Exercise description
How many lines in these records hold the string "spool"? State only that number.

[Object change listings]
-.-.-
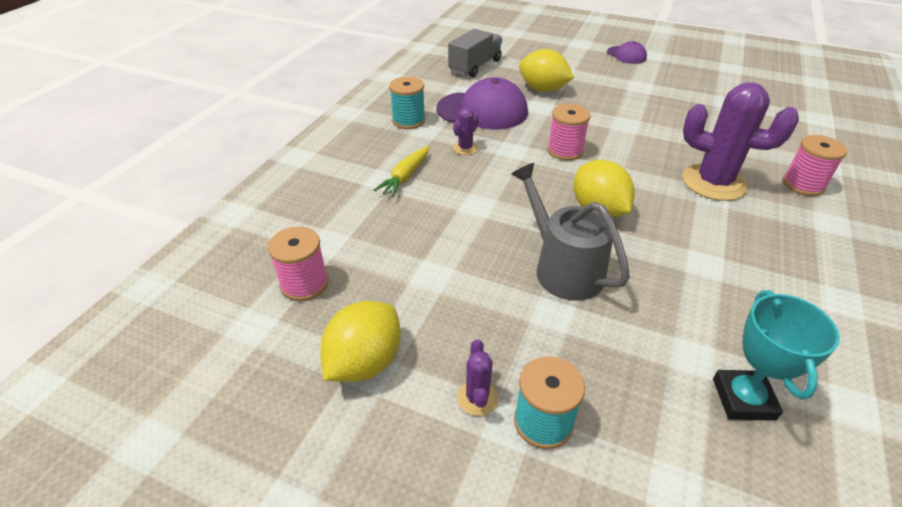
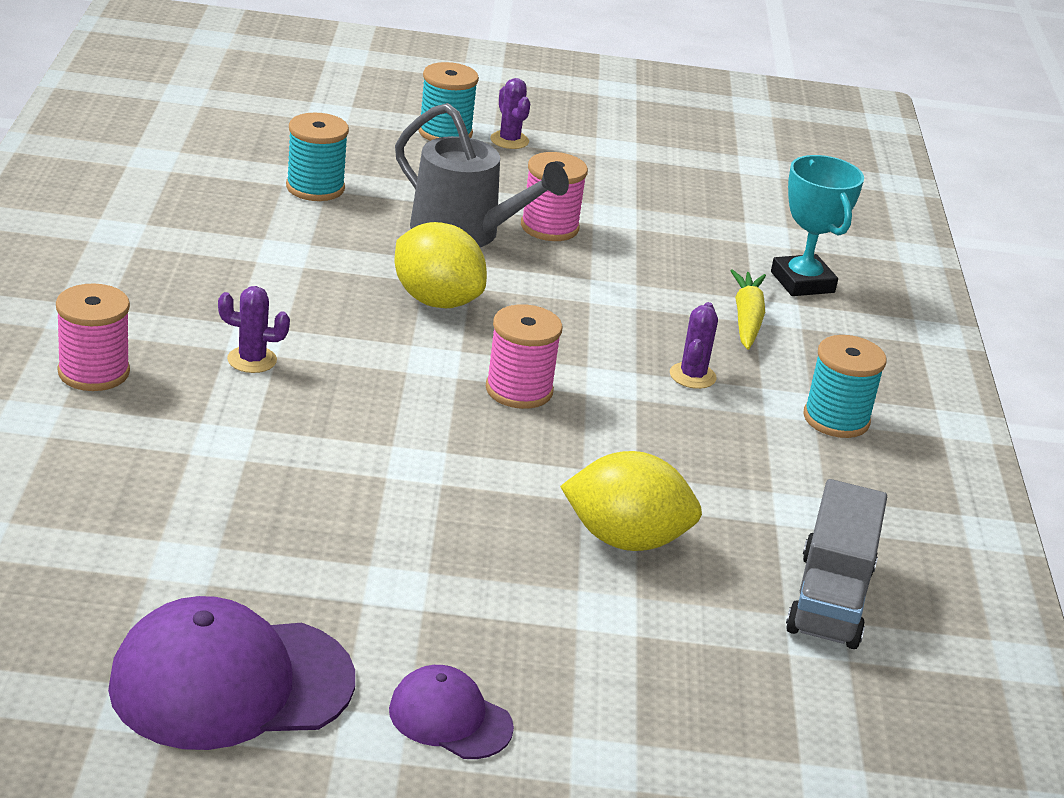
camera: 155 degrees right, 10 degrees down
pink spool [268,227,328,301] -> pink spool moved to [521,152,588,241]
yellow lemon [320,301,401,382] -> none
purple cap [436,77,528,129] -> purple cap moved to [108,596,355,750]
purple cactus [683,82,799,201] -> purple cactus [218,286,290,373], size x0.45
turquoise trophy [713,290,840,421] -> turquoise trophy moved to [771,155,864,296]
none -> turquoise spool [286,113,349,201]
-.-.-
Solution
2